### WHAT THE TASK REQUIRES
In the entries that follow, find each line with the word "house" and copy it.

[Source data]
Segment Open

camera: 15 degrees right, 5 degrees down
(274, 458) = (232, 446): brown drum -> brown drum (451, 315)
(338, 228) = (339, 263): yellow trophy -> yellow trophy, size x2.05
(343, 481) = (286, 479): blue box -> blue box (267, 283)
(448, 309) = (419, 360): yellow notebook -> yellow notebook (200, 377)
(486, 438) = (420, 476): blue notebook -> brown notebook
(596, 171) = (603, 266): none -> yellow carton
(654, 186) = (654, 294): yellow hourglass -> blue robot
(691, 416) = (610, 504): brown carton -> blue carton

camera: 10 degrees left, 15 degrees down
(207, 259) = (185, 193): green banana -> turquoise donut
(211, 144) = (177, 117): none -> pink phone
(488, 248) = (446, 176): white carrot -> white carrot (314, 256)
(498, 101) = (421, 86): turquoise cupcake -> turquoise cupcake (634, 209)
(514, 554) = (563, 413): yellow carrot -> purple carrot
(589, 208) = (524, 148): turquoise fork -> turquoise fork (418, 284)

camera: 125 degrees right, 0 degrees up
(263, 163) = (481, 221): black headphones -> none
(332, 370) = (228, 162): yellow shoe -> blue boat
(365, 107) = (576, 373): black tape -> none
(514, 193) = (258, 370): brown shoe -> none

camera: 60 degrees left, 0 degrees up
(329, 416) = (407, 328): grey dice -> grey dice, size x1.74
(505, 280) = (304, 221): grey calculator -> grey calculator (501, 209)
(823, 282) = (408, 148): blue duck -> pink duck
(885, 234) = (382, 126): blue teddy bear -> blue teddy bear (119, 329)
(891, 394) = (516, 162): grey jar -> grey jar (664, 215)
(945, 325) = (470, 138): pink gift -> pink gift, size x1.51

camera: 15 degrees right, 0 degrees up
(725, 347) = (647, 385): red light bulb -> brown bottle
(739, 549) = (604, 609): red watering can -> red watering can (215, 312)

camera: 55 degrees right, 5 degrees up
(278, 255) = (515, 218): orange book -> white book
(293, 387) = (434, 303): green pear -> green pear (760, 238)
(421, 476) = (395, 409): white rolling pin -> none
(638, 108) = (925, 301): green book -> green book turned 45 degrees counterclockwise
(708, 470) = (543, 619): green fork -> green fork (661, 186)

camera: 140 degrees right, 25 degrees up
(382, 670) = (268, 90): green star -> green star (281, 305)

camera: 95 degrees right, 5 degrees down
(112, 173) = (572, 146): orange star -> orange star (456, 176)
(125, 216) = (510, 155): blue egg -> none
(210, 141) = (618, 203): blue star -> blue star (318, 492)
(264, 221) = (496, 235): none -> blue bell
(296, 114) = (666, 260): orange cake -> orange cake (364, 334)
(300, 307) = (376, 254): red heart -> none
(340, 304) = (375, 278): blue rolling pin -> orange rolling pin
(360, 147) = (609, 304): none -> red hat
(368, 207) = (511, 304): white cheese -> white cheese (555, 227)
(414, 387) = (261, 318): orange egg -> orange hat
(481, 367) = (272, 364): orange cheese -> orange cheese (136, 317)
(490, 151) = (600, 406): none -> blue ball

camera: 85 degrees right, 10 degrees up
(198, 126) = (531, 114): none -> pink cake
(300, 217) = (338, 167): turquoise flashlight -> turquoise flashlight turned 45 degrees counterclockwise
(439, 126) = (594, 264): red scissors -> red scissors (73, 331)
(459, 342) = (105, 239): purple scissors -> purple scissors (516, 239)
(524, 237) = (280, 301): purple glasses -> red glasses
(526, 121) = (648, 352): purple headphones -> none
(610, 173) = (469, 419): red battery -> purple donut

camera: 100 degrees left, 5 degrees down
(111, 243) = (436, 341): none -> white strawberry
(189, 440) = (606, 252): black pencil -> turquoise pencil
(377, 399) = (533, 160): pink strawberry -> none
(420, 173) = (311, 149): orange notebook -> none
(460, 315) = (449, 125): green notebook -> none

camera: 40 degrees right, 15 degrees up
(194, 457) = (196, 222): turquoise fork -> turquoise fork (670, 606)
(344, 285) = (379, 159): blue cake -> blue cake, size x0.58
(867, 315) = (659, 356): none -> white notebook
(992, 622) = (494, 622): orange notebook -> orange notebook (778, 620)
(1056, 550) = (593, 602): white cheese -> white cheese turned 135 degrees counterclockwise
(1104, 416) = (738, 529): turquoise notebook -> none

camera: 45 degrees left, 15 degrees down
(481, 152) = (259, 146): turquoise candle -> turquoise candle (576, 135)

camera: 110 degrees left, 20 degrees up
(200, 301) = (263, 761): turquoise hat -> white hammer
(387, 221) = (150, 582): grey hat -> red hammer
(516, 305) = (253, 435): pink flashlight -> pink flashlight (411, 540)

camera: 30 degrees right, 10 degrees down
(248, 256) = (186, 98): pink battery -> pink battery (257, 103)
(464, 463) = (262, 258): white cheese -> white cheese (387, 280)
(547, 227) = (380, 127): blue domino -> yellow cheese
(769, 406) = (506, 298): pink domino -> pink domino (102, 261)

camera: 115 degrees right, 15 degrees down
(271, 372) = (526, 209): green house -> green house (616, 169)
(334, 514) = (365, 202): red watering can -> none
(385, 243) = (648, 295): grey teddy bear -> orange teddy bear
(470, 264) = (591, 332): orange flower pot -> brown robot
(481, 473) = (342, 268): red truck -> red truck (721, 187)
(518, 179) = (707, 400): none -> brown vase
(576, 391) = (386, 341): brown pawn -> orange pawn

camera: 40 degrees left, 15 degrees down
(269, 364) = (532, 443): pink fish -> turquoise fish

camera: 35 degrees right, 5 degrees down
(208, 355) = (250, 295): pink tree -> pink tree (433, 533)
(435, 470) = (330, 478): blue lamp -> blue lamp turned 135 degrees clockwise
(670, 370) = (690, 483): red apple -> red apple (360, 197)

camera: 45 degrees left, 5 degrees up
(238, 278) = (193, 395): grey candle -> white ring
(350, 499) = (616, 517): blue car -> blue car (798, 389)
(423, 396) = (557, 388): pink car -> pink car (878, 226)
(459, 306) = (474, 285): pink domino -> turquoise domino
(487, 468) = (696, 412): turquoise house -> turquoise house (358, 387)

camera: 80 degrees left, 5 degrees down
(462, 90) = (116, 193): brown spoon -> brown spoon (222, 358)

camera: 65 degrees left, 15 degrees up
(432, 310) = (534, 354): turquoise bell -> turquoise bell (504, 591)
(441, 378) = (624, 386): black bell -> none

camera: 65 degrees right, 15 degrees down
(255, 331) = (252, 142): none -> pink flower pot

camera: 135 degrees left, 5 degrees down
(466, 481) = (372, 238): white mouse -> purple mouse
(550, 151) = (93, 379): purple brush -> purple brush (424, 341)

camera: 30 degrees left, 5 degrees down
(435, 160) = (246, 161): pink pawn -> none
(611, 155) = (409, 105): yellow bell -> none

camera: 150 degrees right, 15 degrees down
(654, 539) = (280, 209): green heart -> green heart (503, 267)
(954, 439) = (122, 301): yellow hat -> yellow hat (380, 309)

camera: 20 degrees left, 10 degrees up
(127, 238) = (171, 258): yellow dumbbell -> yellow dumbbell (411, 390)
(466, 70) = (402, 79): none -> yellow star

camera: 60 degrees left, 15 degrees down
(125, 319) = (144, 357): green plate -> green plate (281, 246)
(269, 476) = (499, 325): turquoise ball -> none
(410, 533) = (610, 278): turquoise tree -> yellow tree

Segment Closed

### ANSWER BOX
(271, 372) = (526, 209): green house -> green house (616, 169)
(487, 468) = (696, 412): turquoise house -> turquoise house (358, 387)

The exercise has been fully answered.